Start of SOURCE DATA

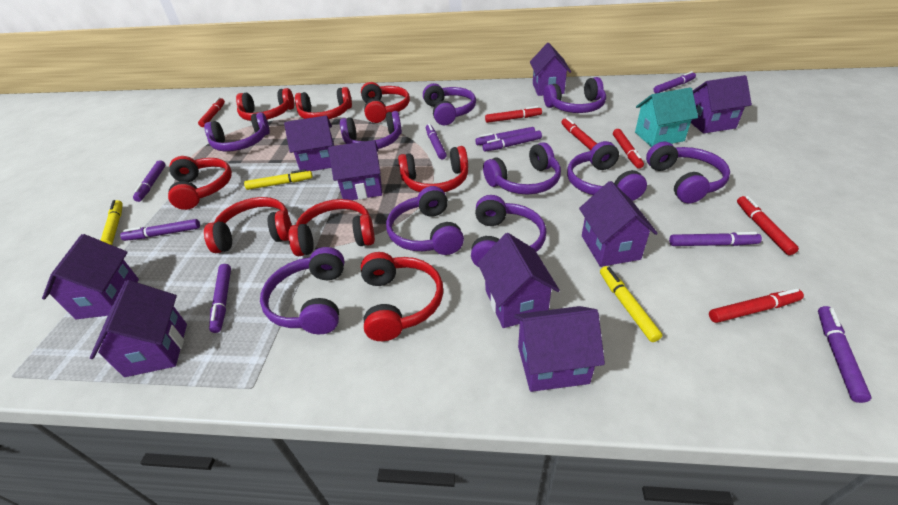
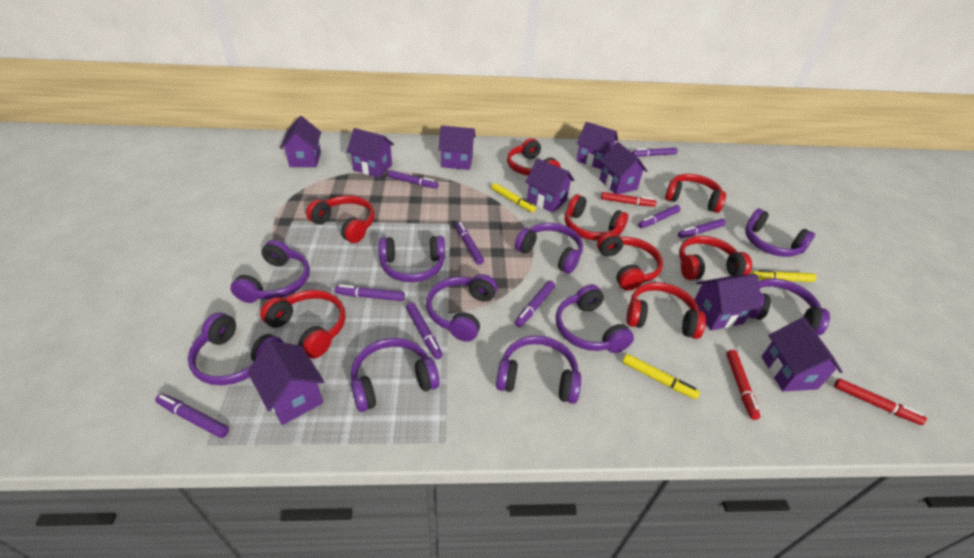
red marker: [198,98,225,127] [485,106,542,123] [561,117,597,150] [613,129,644,169] [709,288,804,323] [737,196,799,255] = 6 -> [601,192,657,207] [726,350,760,420] [834,378,927,425] = 3
turquoise house: [635,87,698,147] = 1 -> none = 0

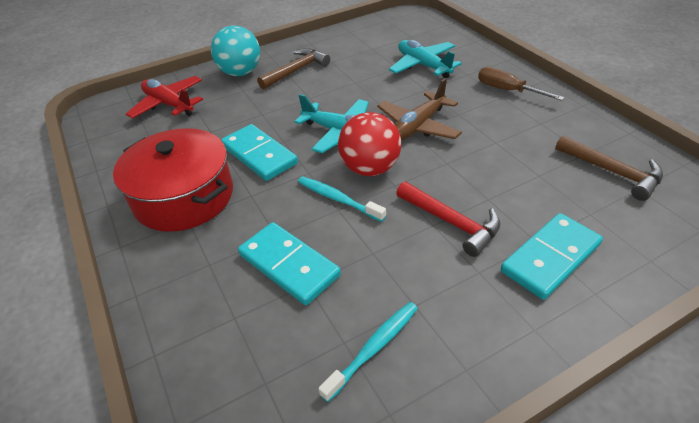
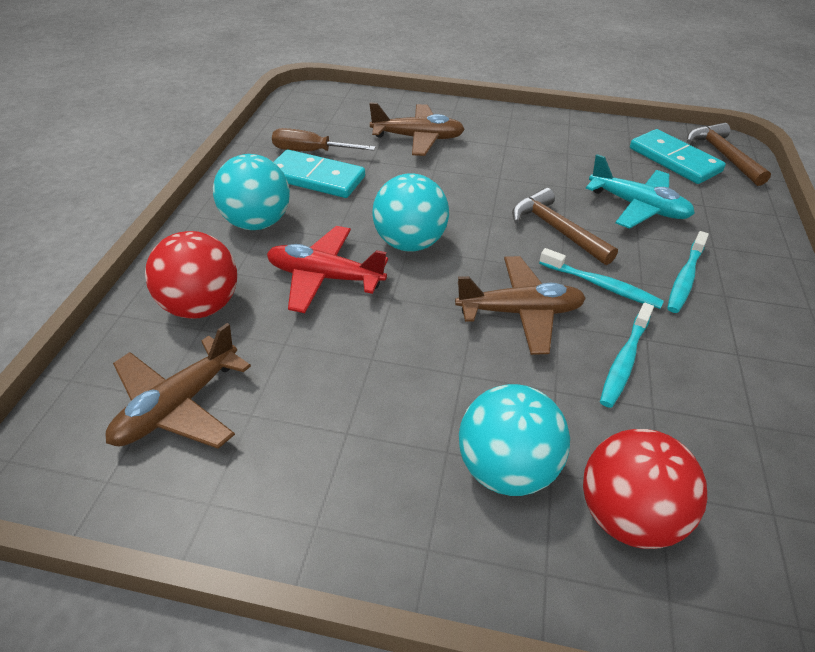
brown plane: [377,78,462,140] = 1 -> [105,323,251,449] [369,103,465,156] [455,256,586,355] = 3
red ball: [338,112,401,176] = 1 -> [145,231,237,319] [583,429,707,549] = 2
red hammer: [396,182,500,257] = 1 -> none = 0
red pot: [113,128,233,232] = 1 -> none = 0
turquoise ball: [211,25,260,76] = 1 -> [213,154,290,230] [372,173,449,252] [459,384,570,496] = 3
turquoise domino: [221,124,298,181] [238,222,341,305] [501,213,603,300] = 3 -> [274,150,365,198] [630,129,726,184] = 2
turquoise plane: [294,94,369,153] [389,40,462,78] = 2 -> [586,154,695,229] = 1
turquoise toothbrush: [298,176,386,222] [319,302,418,402] = 2 -> [539,248,664,309] [600,303,654,408] [667,231,709,313] = 3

End of SOURCE DATA

## WHAT THIS TASK INVOLVES
Write out the entries word for word. Skip the pictures.

## OUTPUT OF THE EXERCISE
red marker: [198,98,225,127] [485,106,542,123] [561,117,597,150] [613,129,644,169] [709,288,804,323] [737,196,799,255] = 6 -> [601,192,657,207] [726,350,760,420] [834,378,927,425] = 3
turquoise house: [635,87,698,147] = 1 -> none = 0

brown plane: [377,78,462,140] = 1 -> [105,323,251,449] [369,103,465,156] [455,256,586,355] = 3
red ball: [338,112,401,176] = 1 -> [145,231,237,319] [583,429,707,549] = 2
red hammer: [396,182,500,257] = 1 -> none = 0
red pot: [113,128,233,232] = 1 -> none = 0
turquoise ball: [211,25,260,76] = 1 -> [213,154,290,230] [372,173,449,252] [459,384,570,496] = 3
turquoise domino: [221,124,298,181] [238,222,341,305] [501,213,603,300] = 3 -> [274,150,365,198] [630,129,726,184] = 2
turquoise plane: [294,94,369,153] [389,40,462,78] = 2 -> [586,154,695,229] = 1
turquoise toothbrush: [298,176,386,222] [319,302,418,402] = 2 -> [539,248,664,309] [600,303,654,408] [667,231,709,313] = 3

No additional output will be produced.